**Problem statement**
When you copy from the entries that follow, take only the lines from the one with "grey domino [469,98,517,118]" down to the one with "yellow glasses [209,446,303,536]", keeping both ends and dropping every picture.

**Data to process**
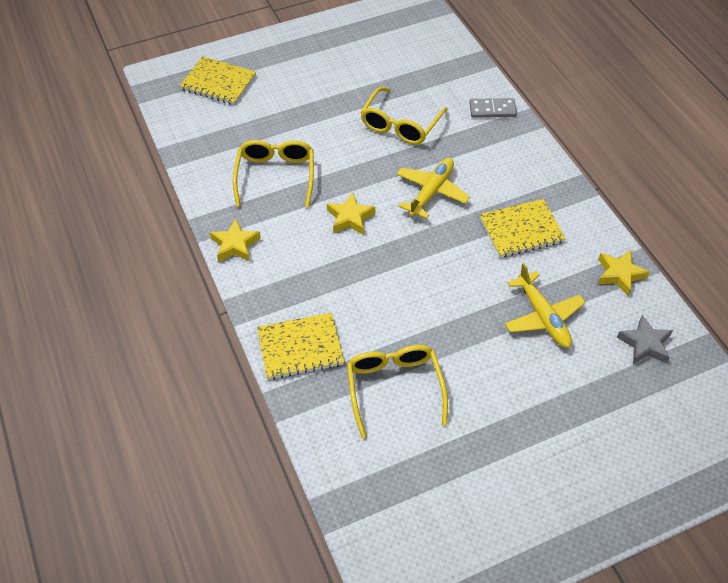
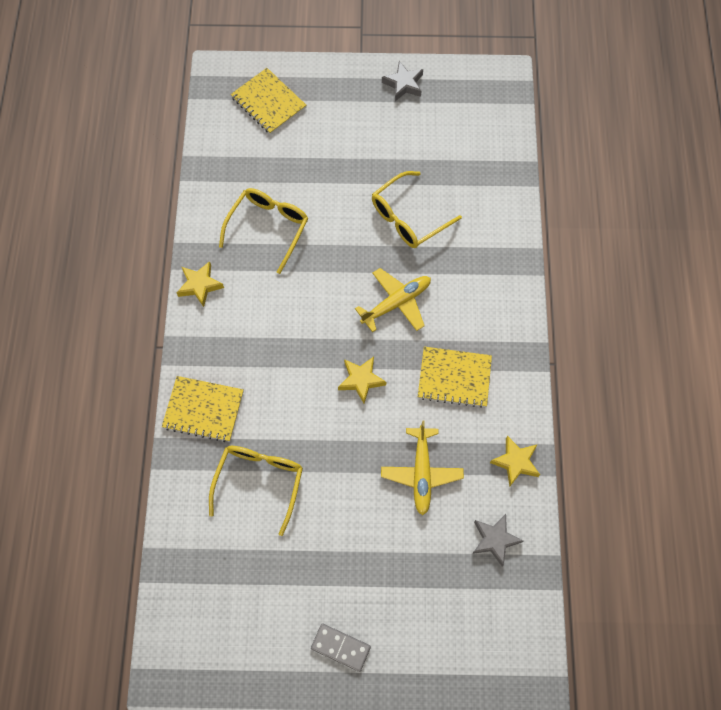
camera: 25 degrees right, 15 degrees up
yellow star [327,192,375,235] -> yellow star moved to [338,357,386,403]
grey domino [469,98,517,118] -> grey domino moved to [311,624,371,672]
none -> grey star [382,61,423,101]

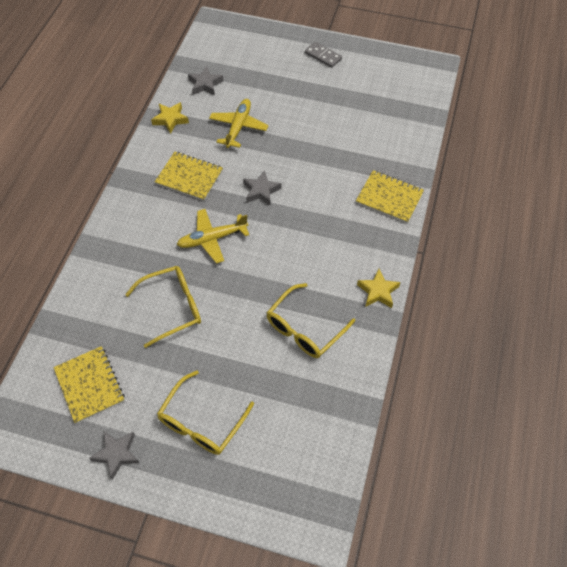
camera: 165 degrees left, 10 degrees down
yellow glasses [209,446,303,536] -> yellow glasses moved to [157,370,254,455]
yellow notebook [231,68,306,134] -> yellow notebook moved to [53,346,125,424]
yellow star [338,357,386,403] -> grey star [243,170,282,206]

**Exercise answer**
grey domino [469,98,517,118] -> grey domino moved to [311,624,371,672]
none -> grey star [382,61,423,101]

camera: 165 degrees left, 10 degrees down
yellow glasses [209,446,303,536] -> yellow glasses moved to [157,370,254,455]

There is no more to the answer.